● Records from a data collection
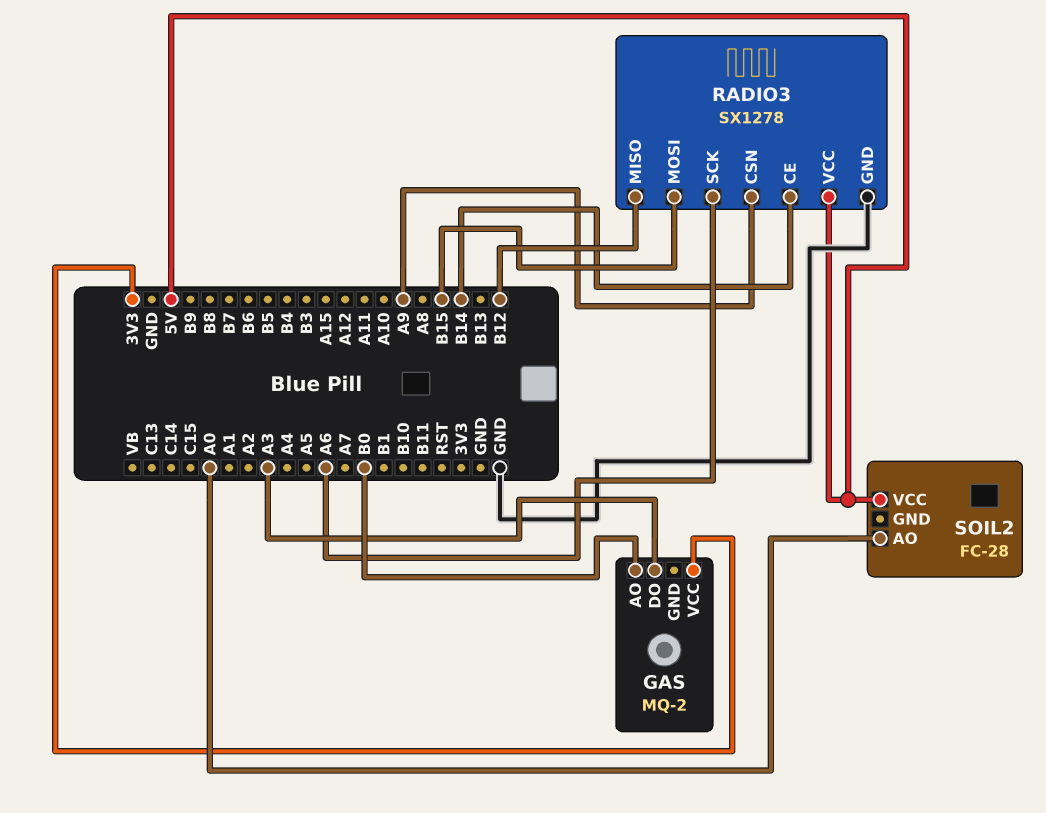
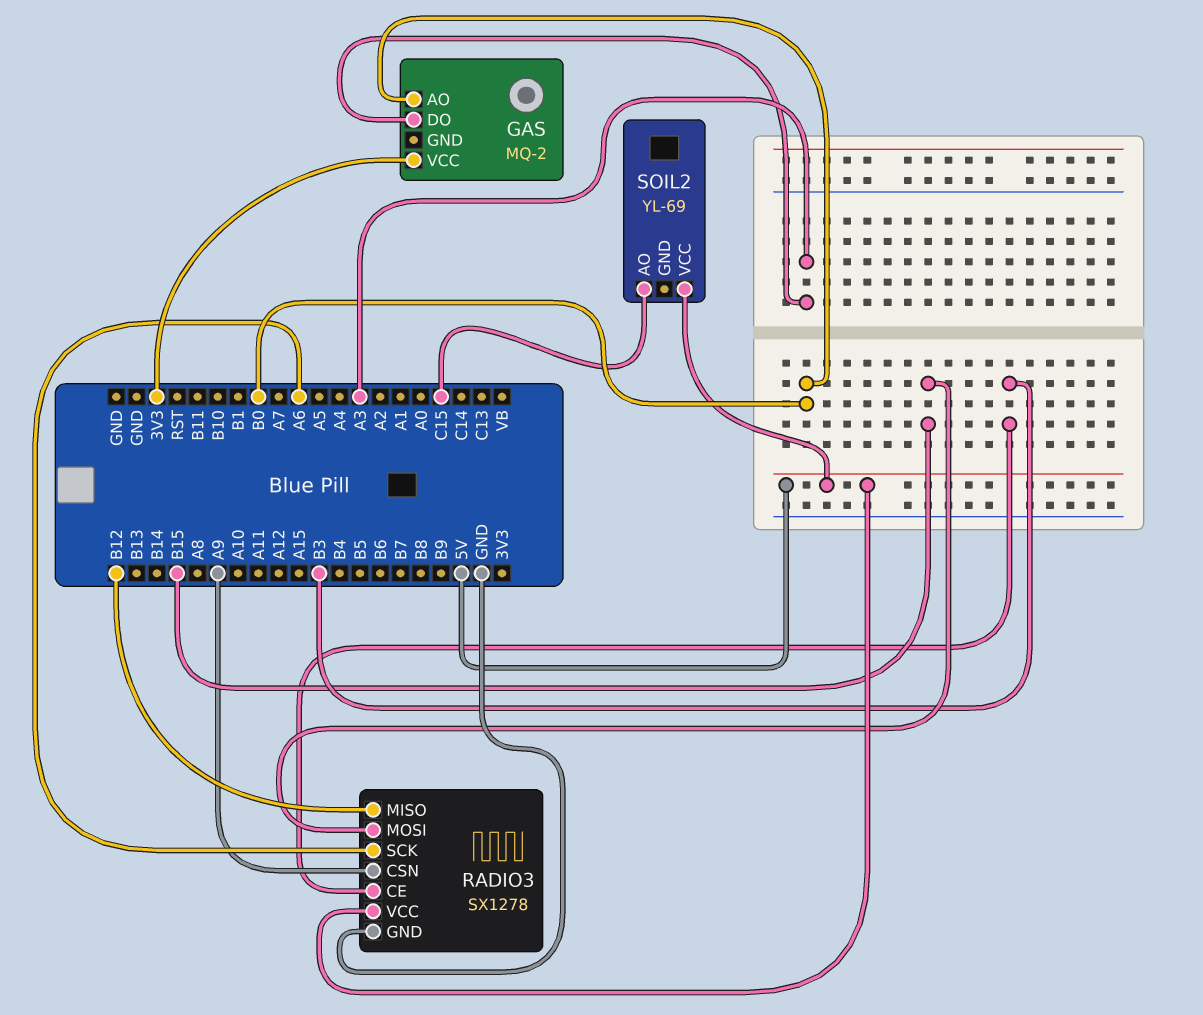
RADIO3 pin CE: B14 -> B3
SOIL2: FC-28 -> YL-69
SOIL2 pin AO: A0 -> C15

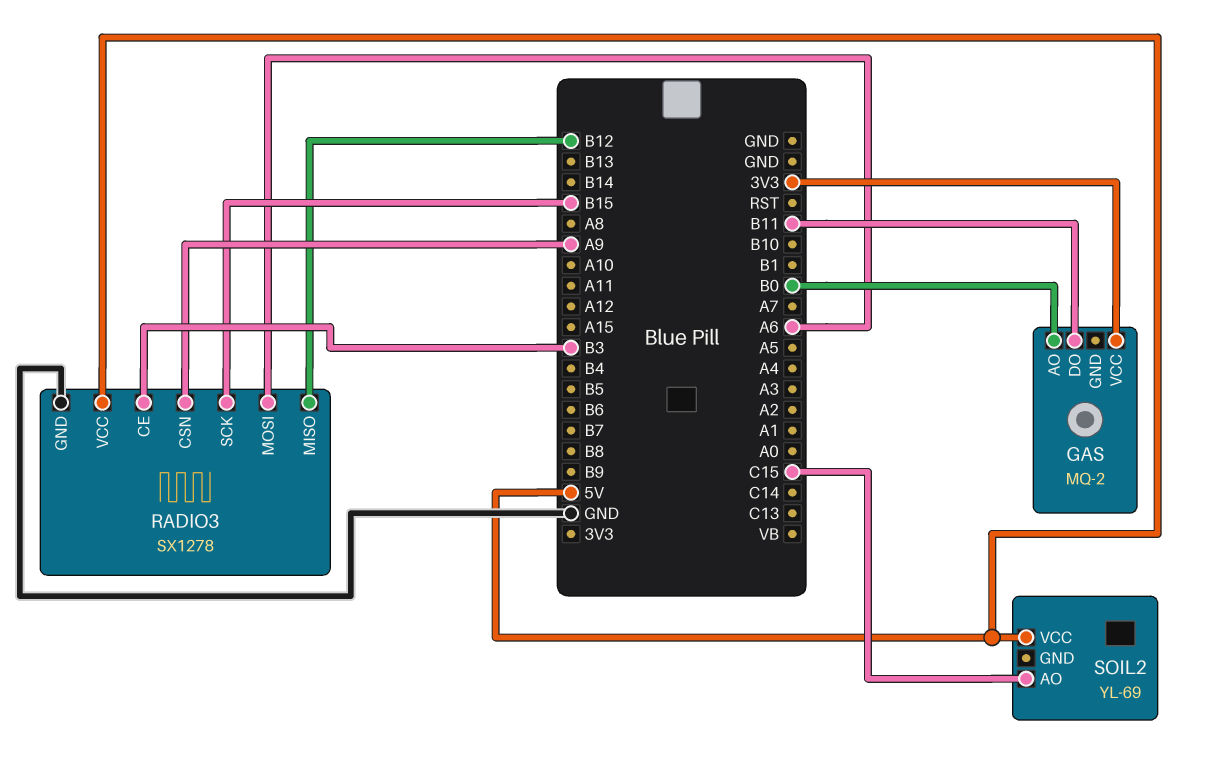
GAS pin DO: A3 -> B11
RADIO3 pin MOSI: B15 -> A6
RADIO3 pin SCK: A6 -> B15

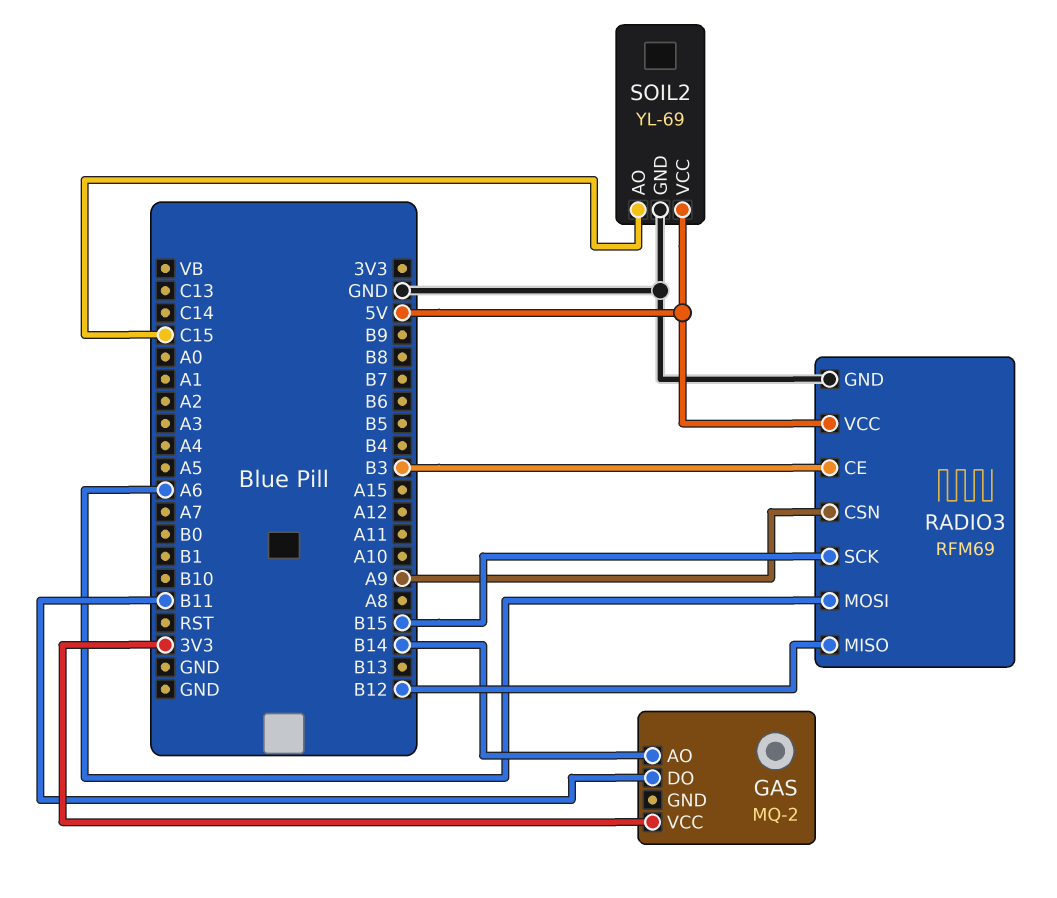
GAS pin AO: B0 -> B14
RADIO3: SX1278 -> RFM69
SOIL2 pin GND: none -> GND

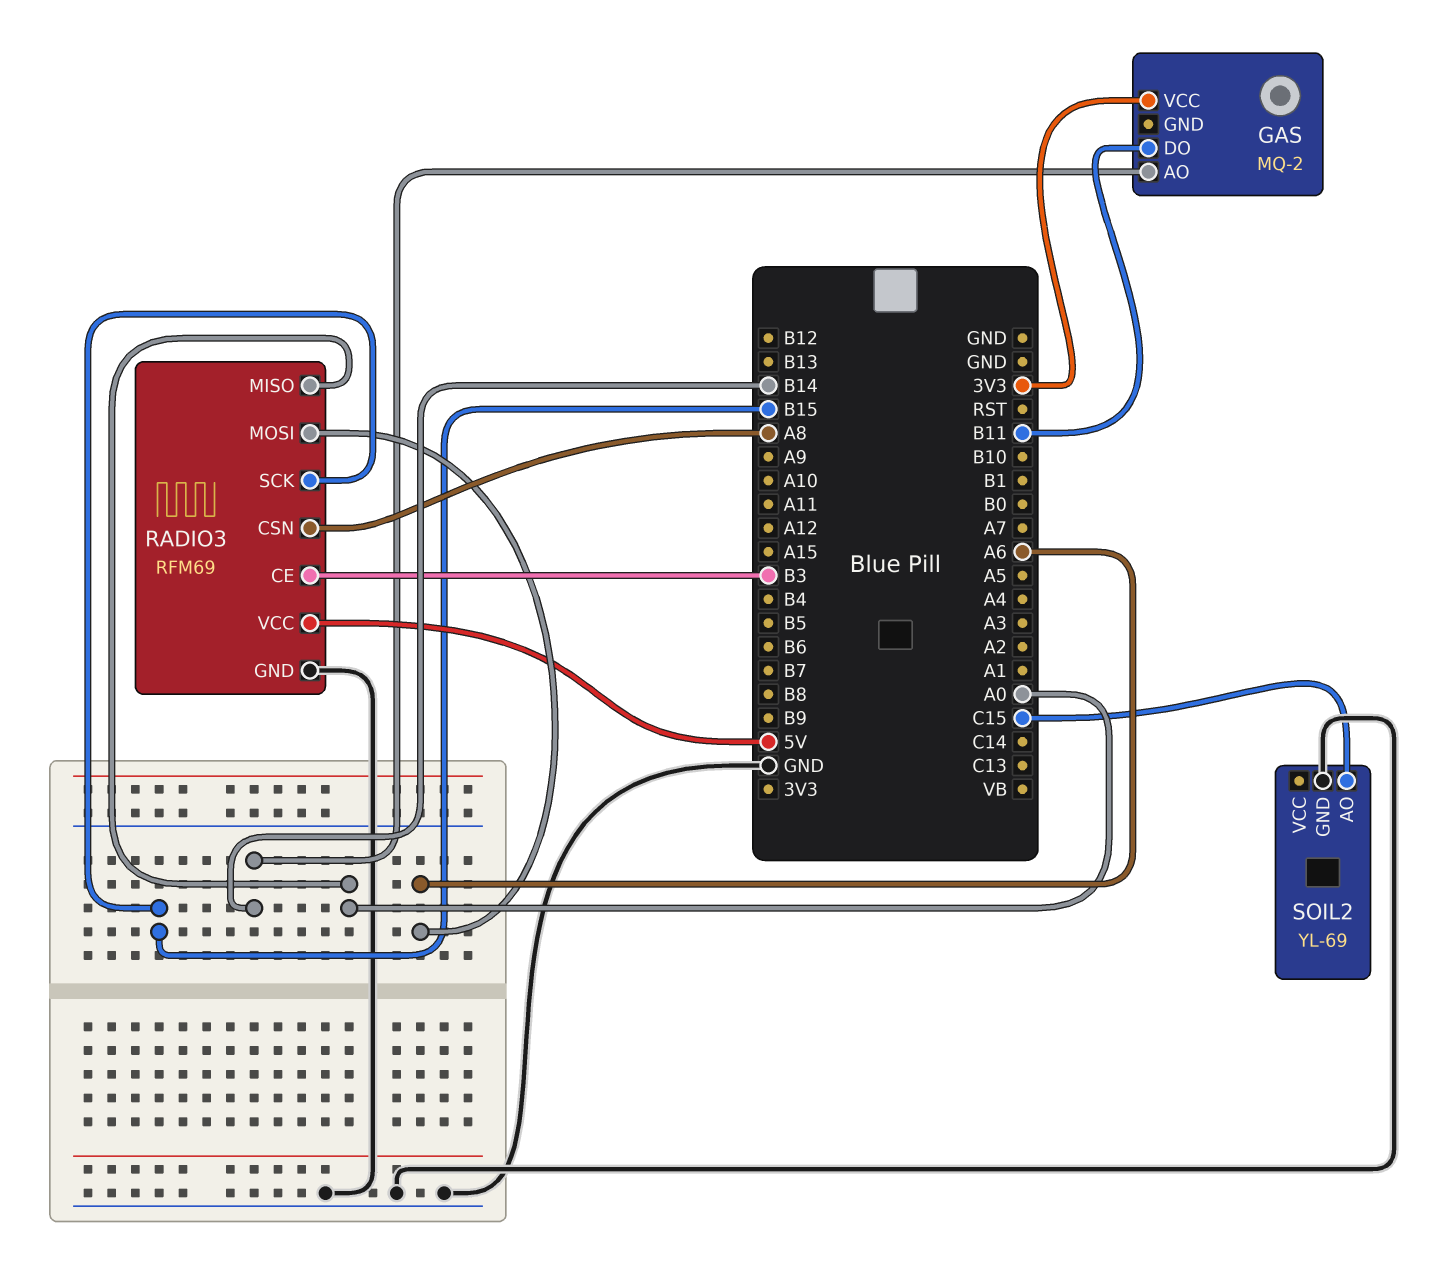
RADIO3 pin CSN: A9 -> A8
RADIO3 pin MISO: B12 -> A0
SOIL2 pin VCC: 5V -> none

● PROBLEM STATEMENT
Extract the text of all the records above verbatim, excluding pictures.

● ANSWER BELOW
RADIO3 pin CE: B14 -> B3
SOIL2: FC-28 -> YL-69
SOIL2 pin AO: A0 -> C15

GAS pin DO: A3 -> B11
RADIO3 pin MOSI: B15 -> A6
RADIO3 pin SCK: A6 -> B15

GAS pin AO: B0 -> B14
RADIO3: SX1278 -> RFM69
SOIL2 pin GND: none -> GND

RADIO3 pin CSN: A9 -> A8
RADIO3 pin MISO: B12 -> A0
SOIL2 pin VCC: 5V -> none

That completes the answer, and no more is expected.